INFORMATION GIVEN:
--- START ---

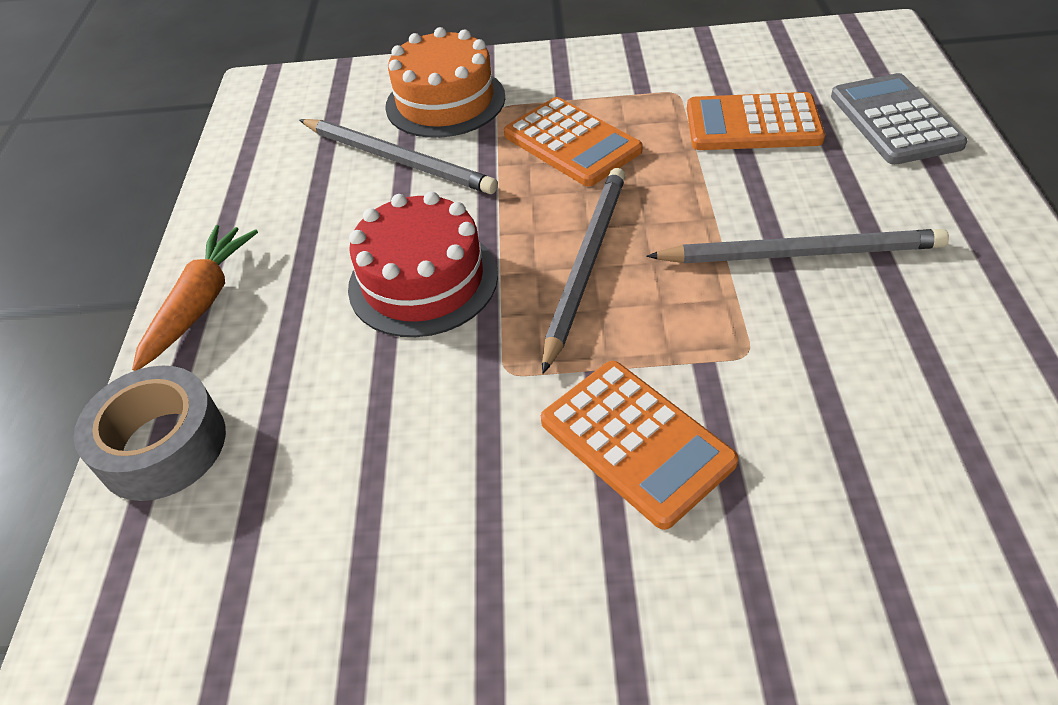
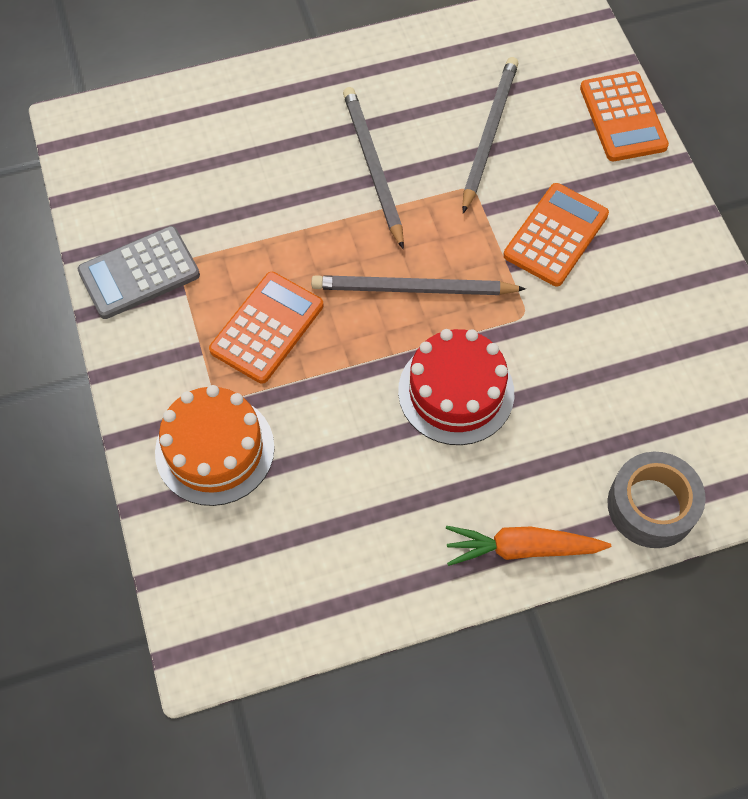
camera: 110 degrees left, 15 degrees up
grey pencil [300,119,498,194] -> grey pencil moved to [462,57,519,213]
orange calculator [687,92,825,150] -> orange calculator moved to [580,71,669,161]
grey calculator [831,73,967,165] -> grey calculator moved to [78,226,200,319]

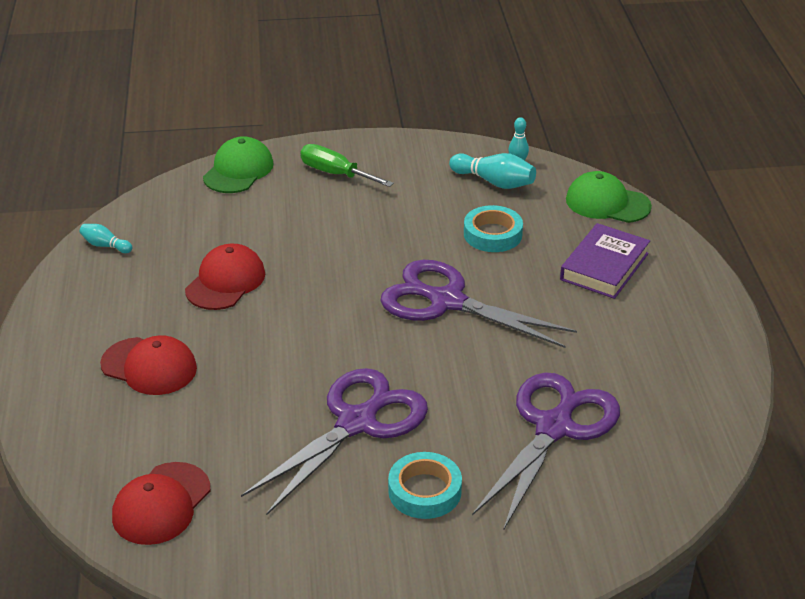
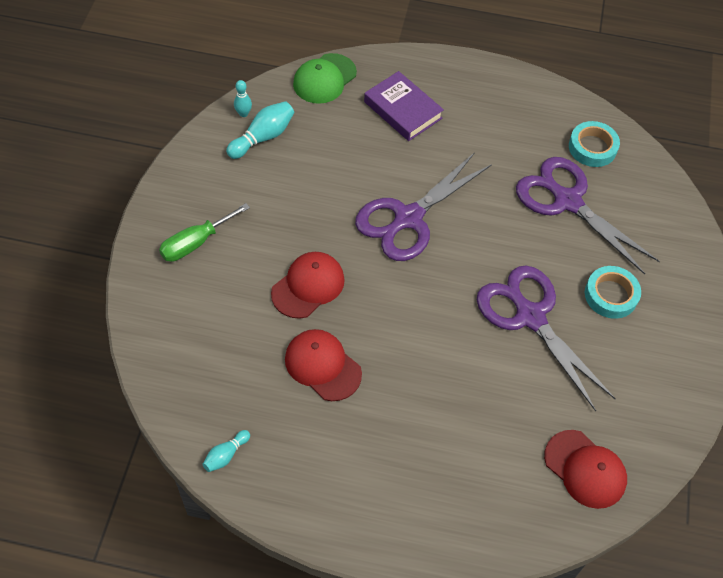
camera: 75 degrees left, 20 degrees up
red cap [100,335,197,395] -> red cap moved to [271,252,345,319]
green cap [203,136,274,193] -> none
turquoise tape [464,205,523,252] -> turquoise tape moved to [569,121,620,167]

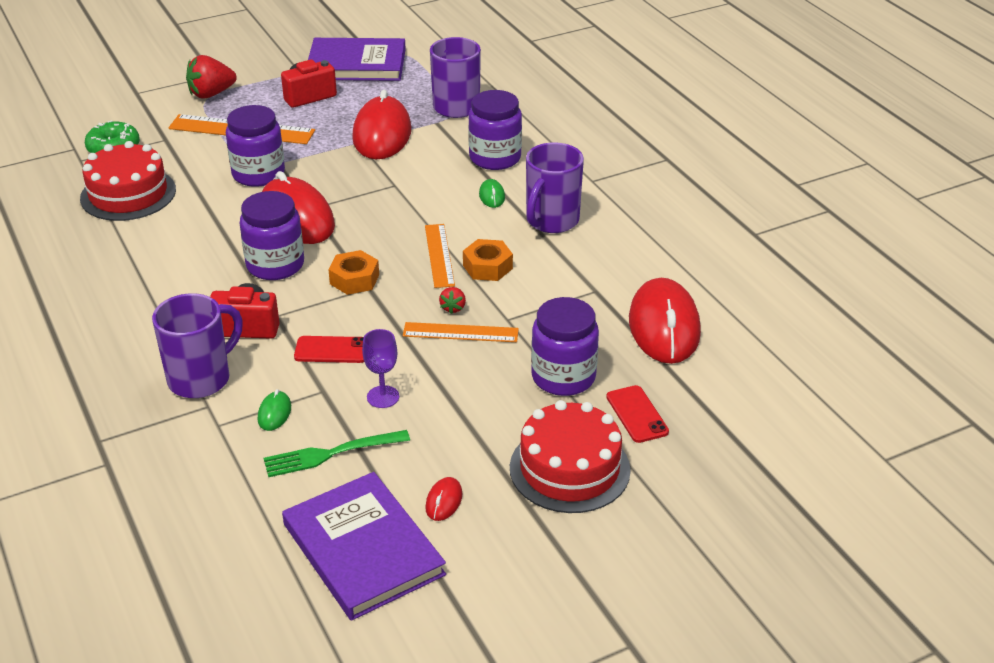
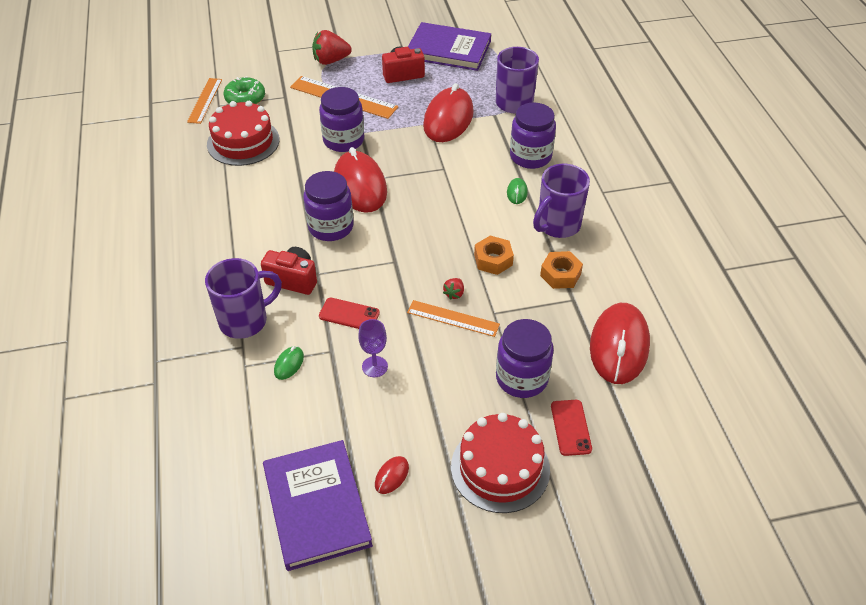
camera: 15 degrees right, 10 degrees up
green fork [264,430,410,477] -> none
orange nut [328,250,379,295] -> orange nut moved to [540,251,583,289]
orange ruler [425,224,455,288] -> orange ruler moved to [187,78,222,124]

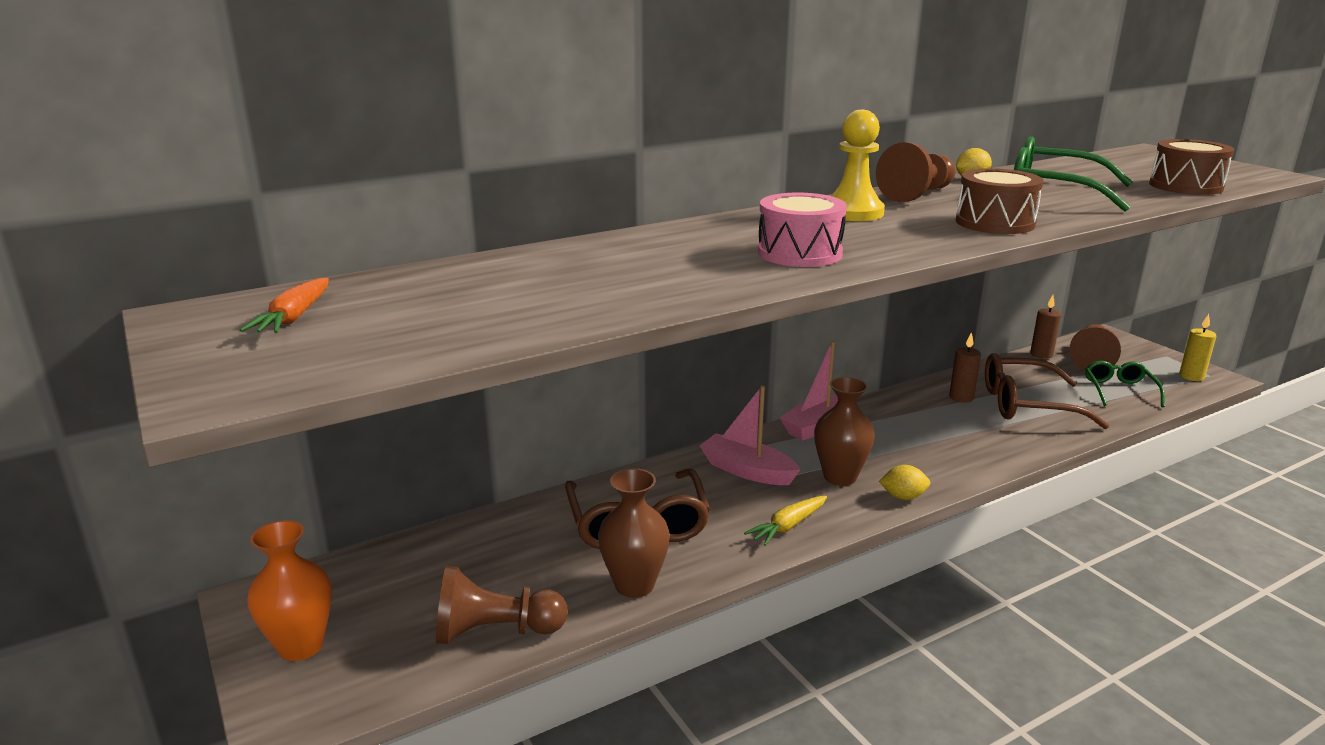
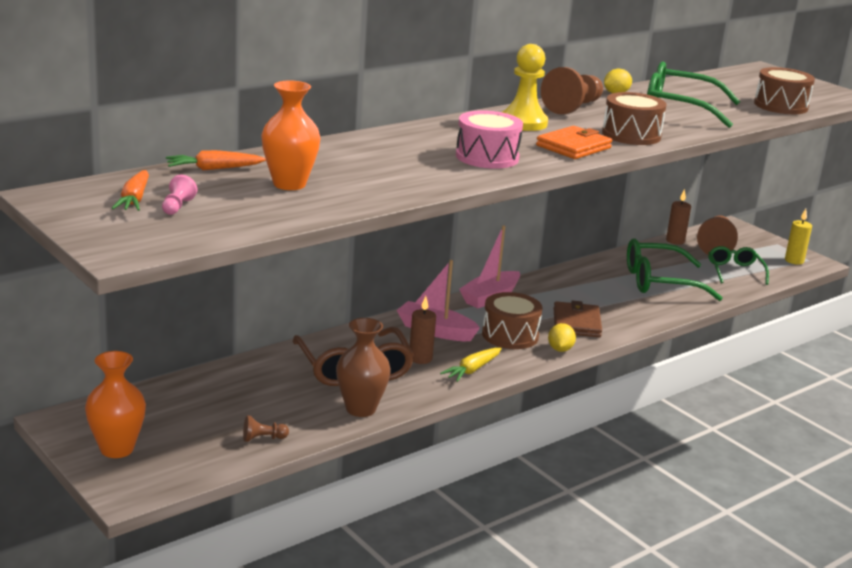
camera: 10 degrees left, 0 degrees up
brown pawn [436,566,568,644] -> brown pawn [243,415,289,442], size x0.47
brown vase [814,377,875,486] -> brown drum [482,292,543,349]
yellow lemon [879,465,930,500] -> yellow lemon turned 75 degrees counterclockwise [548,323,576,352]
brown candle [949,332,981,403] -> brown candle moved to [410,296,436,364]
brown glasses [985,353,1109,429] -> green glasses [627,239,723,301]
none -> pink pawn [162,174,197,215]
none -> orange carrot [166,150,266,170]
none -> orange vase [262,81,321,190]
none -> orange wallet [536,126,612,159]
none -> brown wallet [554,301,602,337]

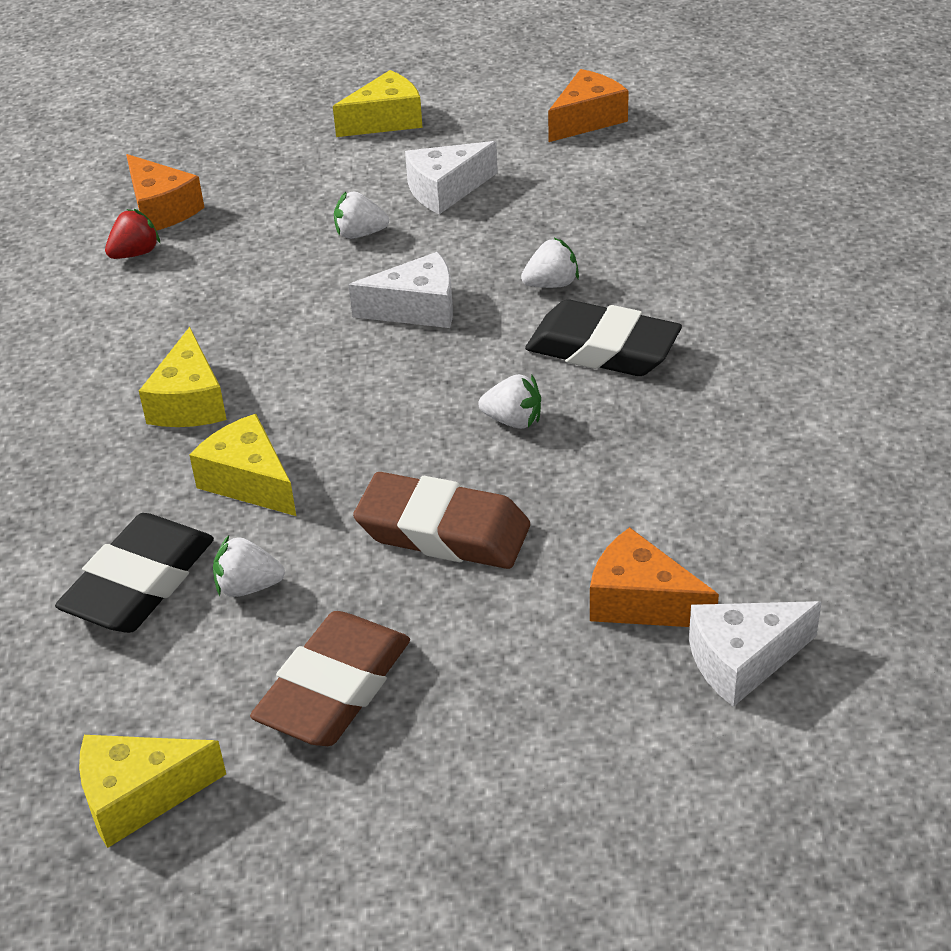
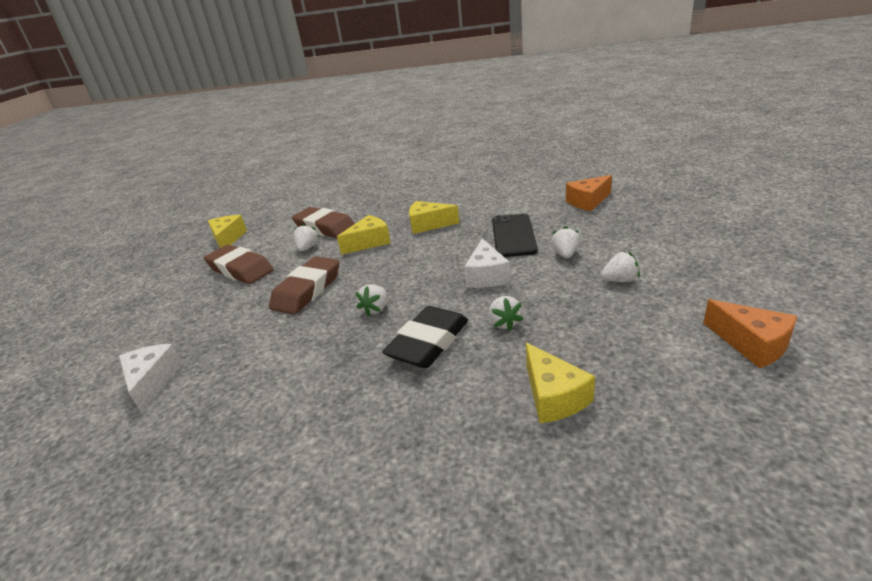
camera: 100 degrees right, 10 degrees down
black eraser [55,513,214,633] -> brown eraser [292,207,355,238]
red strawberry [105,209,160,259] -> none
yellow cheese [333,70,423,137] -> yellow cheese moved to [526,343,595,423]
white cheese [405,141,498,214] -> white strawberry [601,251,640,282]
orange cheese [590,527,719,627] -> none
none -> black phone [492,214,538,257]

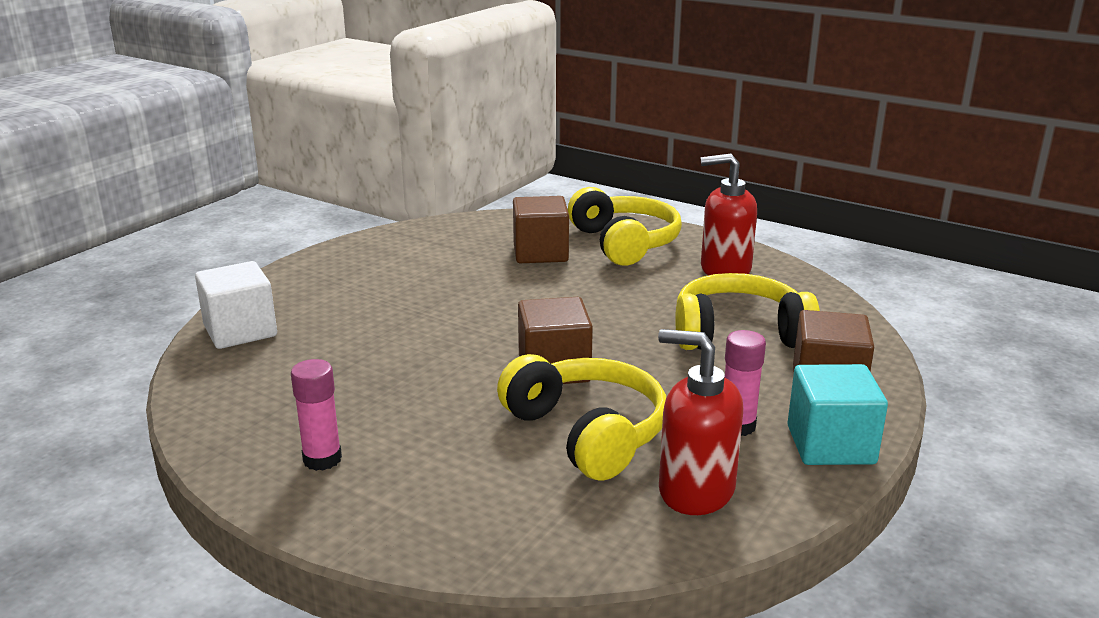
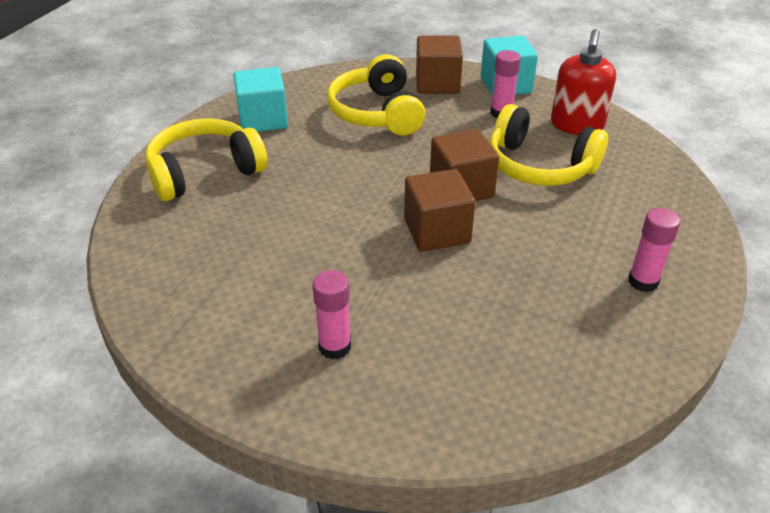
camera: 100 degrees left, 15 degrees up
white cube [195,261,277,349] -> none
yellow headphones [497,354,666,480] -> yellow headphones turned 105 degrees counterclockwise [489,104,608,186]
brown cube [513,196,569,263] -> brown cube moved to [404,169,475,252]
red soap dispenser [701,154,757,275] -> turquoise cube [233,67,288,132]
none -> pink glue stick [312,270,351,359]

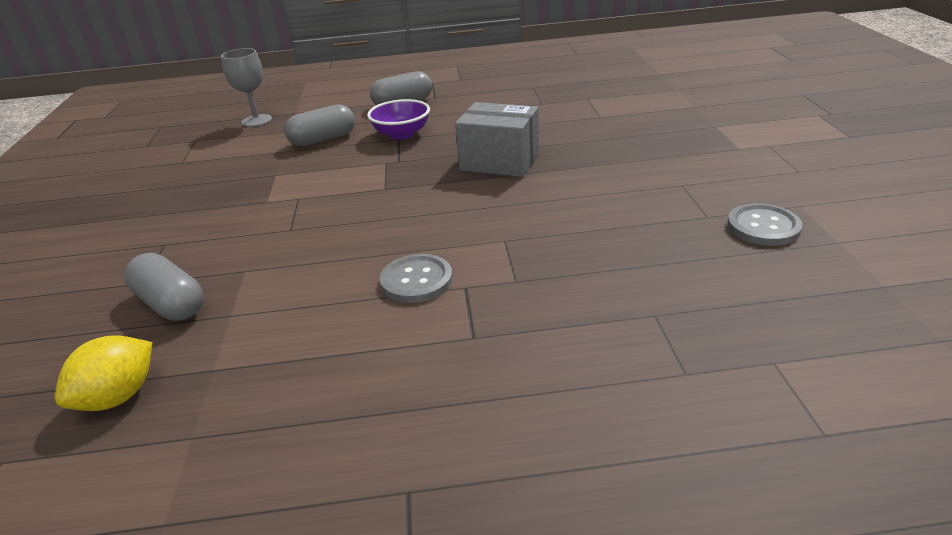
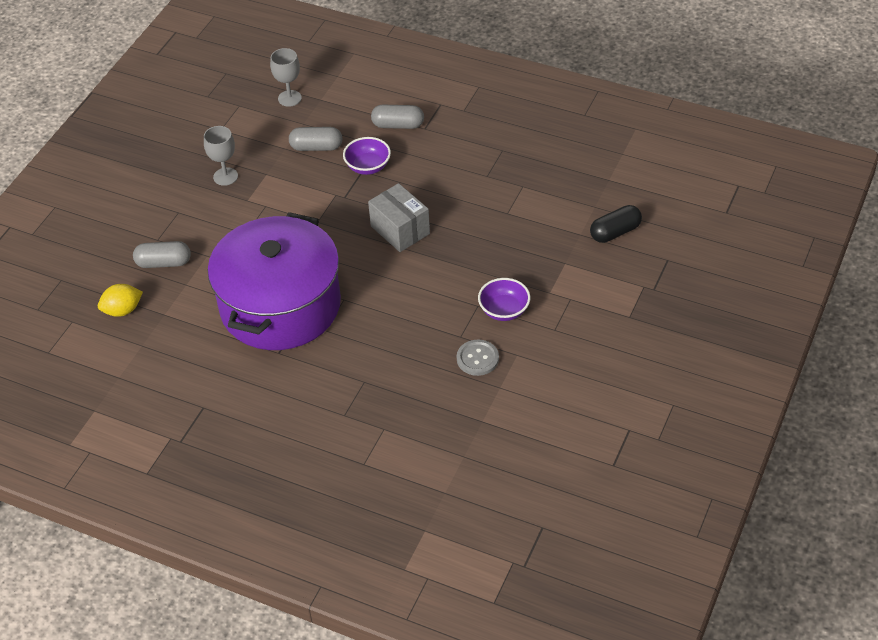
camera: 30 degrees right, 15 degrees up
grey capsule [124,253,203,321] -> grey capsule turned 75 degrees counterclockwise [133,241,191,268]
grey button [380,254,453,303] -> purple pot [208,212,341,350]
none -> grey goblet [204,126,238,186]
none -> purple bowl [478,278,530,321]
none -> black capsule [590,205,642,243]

--- END ---

TASK ITEM:
The reply must consist of the complete listing, reproduced exactly, with no images.

OUTPUT OF THE TASK:
camera: 110 degrees left, 15 degrees up
grey pencil [300,119,498,194] -> grey pencil moved to [462,57,519,213]
orange calculator [687,92,825,150] -> orange calculator moved to [580,71,669,161]
grey calculator [831,73,967,165] -> grey calculator moved to [78,226,200,319]

camera: 75 degrees left, 20 degrees up
red cap [100,335,197,395] -> red cap moved to [271,252,345,319]
green cap [203,136,274,193] -> none
turquoise tape [464,205,523,252] -> turquoise tape moved to [569,121,620,167]

camera: 15 degrees right, 10 degrees up
green fork [264,430,410,477] -> none
orange nut [328,250,379,295] -> orange nut moved to [540,251,583,289]
orange ruler [425,224,455,288] -> orange ruler moved to [187,78,222,124]

camera: 10 degrees left, 0 degrees up
brown pawn [436,566,568,644] -> brown pawn [243,415,289,442], size x0.47
brown vase [814,377,875,486] -> brown drum [482,292,543,349]
yellow lemon [879,465,930,500] -> yellow lemon turned 75 degrees counterclockwise [548,323,576,352]
brown candle [949,332,981,403] -> brown candle moved to [410,296,436,364]
brown glasses [985,353,1109,429] -> green glasses [627,239,723,301]
none -> pink pawn [162,174,197,215]
none -> orange carrot [166,150,266,170]
none -> orange vase [262,81,321,190]
none -> orange wallet [536,126,612,159]
none -> brown wallet [554,301,602,337]

camera: 100 degrees right, 10 degrees down
black eraser [55,513,214,633] -> brown eraser [292,207,355,238]
red strawberry [105,209,160,259] -> none
yellow cheese [333,70,423,137] -> yellow cheese moved to [526,343,595,423]
white cheese [405,141,498,214] -> white strawberry [601,251,640,282]
orange cheese [590,527,719,627] -> none
none -> black phone [492,214,538,257]

camera: 100 degrees left, 15 degrees up
white cube [195,261,277,349] -> none
yellow headphones [497,354,666,480] -> yellow headphones turned 105 degrees counterclockwise [489,104,608,186]
brown cube [513,196,569,263] -> brown cube moved to [404,169,475,252]
red soap dispenser [701,154,757,275] -> turquoise cube [233,67,288,132]
none -> pink glue stick [312,270,351,359]

camera: 30 degrees right, 15 degrees up
grey capsule [124,253,203,321] -> grey capsule turned 75 degrees counterclockwise [133,241,191,268]
grey button [380,254,453,303] -> purple pot [208,212,341,350]
none -> grey goblet [204,126,238,186]
none -> purple bowl [478,278,530,321]
none -> black capsule [590,205,642,243]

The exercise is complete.